_TASK STATEMENT_
Output every line below as it stands, dropping only the images.

Detected change data:
Segment Open

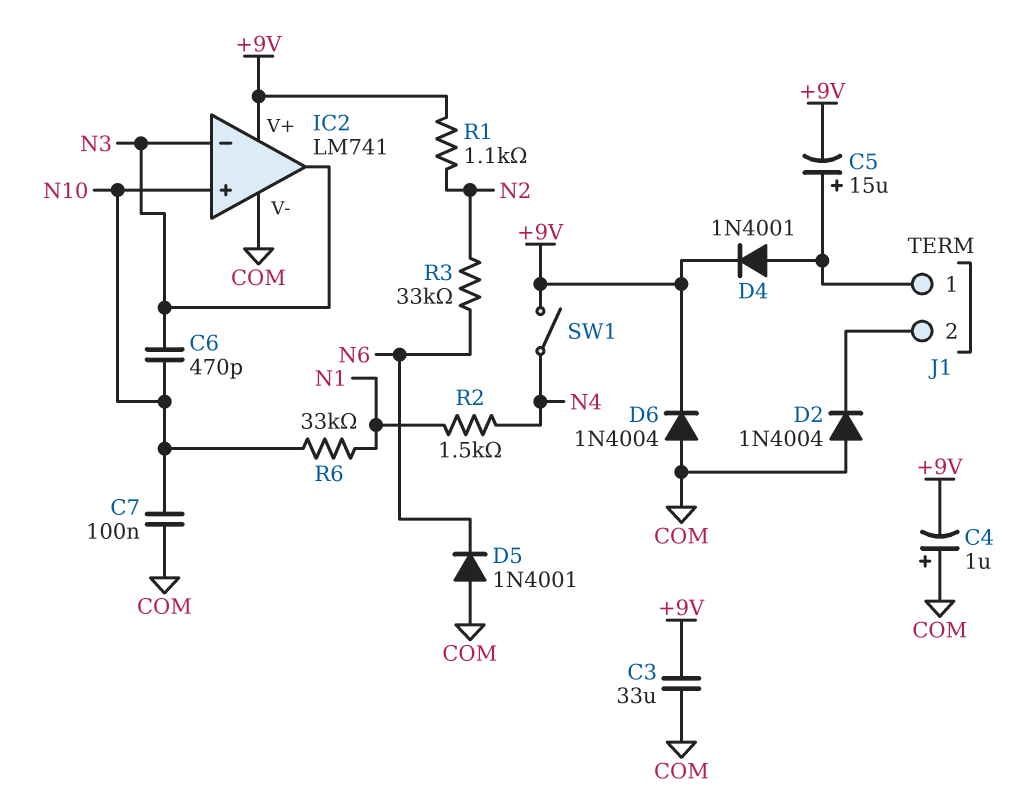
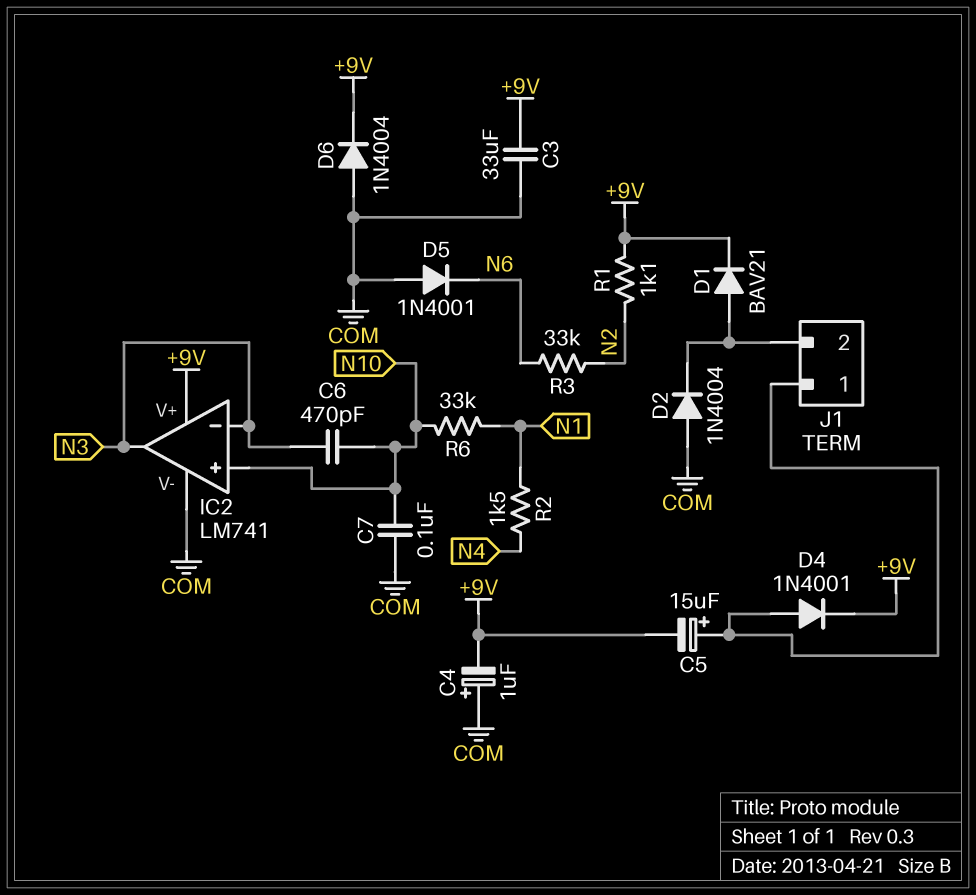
D1: none -> diode BAV21 (A J1/2, K +9V)
SW1: switch (+9V, N4) -> none

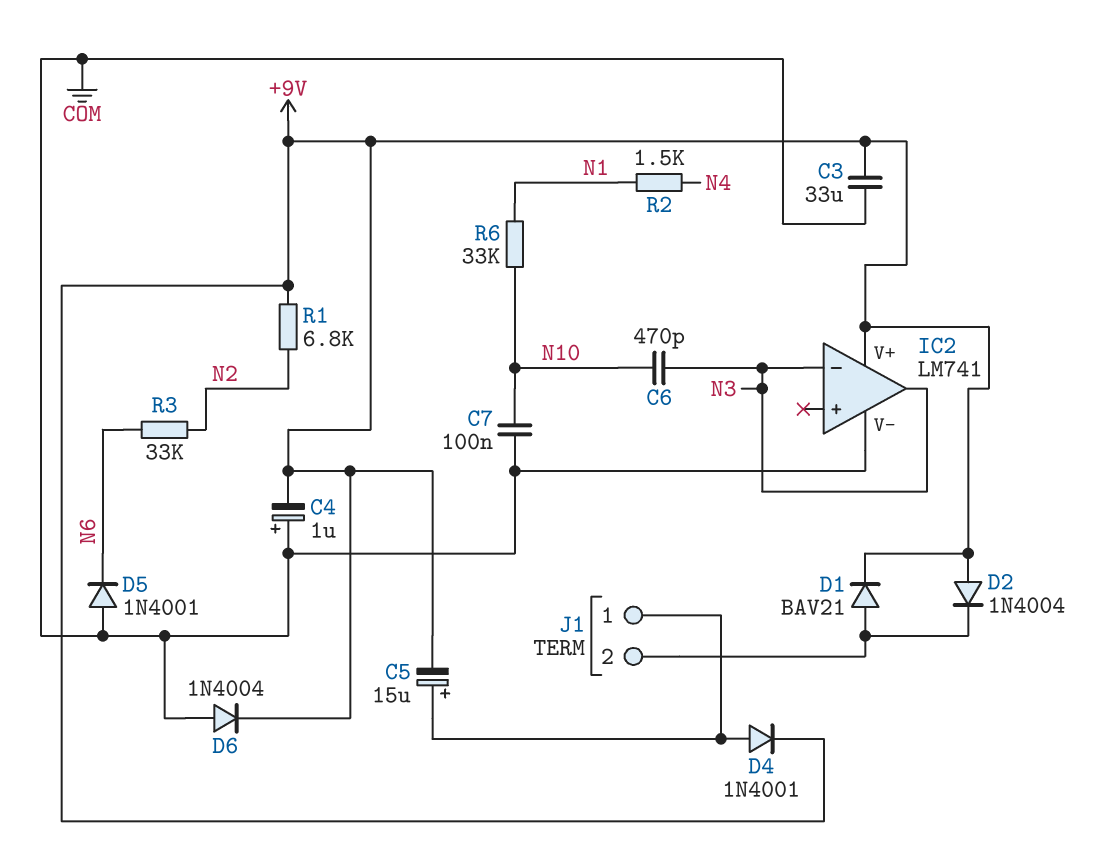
D2: diode 1N4004 (A COM, K J1/2) -> diode 1N4004 (A +9V, K J1/2)
IC2 pin in+: N10 -> none
R1: 1.1k (+9V, N2) -> 6.8k (+9V, N2)

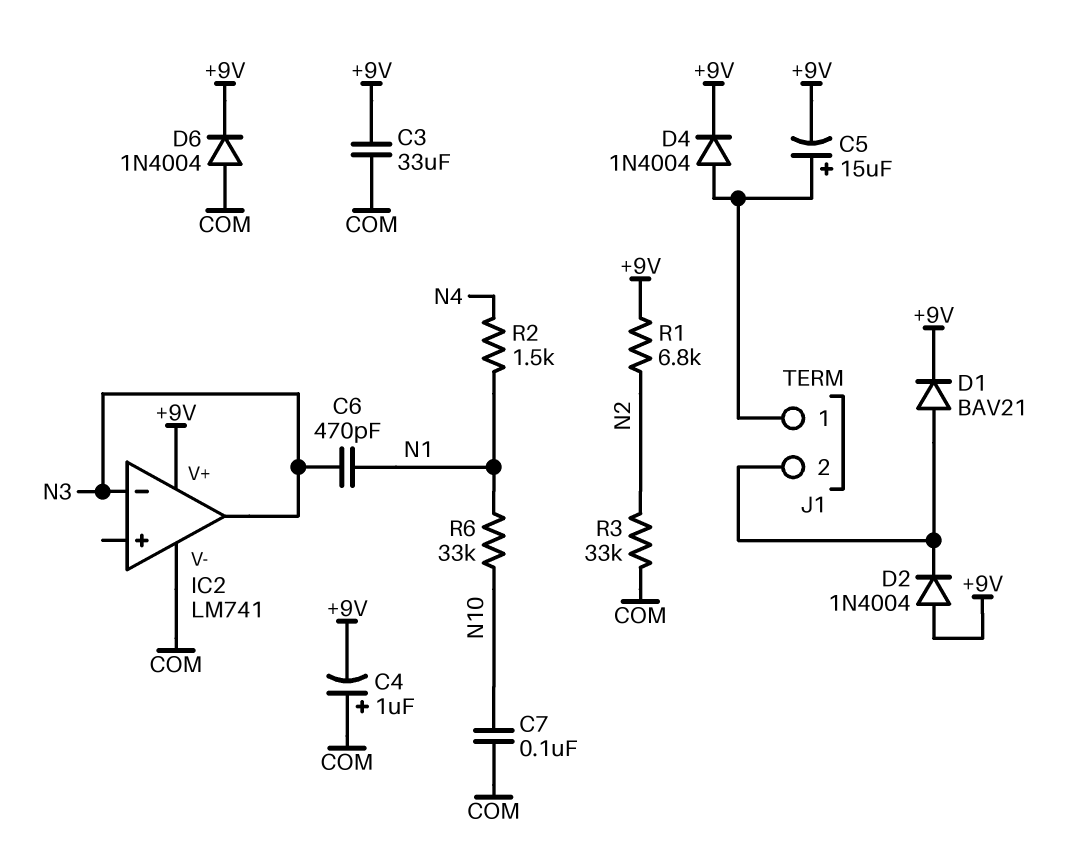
C6: 470pF (N3, N10) -> 470pF (N1, N3)
D4: diode 1N4001 (A J1/1, K +9V) -> diode 1N4004 (A J1/1, K +9V)
D5: diode 1N4001 (A COM, K N6) -> none
R3: 33k (N2, N6) -> 33k (COM, N2)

Segment Closed

_EXPECTED ANSWER_
D1: none -> diode BAV21 (A J1/2, K +9V)
SW1: switch (+9V, N4) -> none

D2: diode 1N4004 (A COM, K J1/2) -> diode 1N4004 (A +9V, K J1/2)
IC2 pin in+: N10 -> none
R1: 1.1k (+9V, N2) -> 6.8k (+9V, N2)

C6: 470pF (N3, N10) -> 470pF (N1, N3)
D4: diode 1N4001 (A J1/1, K +9V) -> diode 1N4004 (A J1/1, K +9V)
D5: diode 1N4001 (A COM, K N6) -> none
R3: 33k (N2, N6) -> 33k (COM, N2)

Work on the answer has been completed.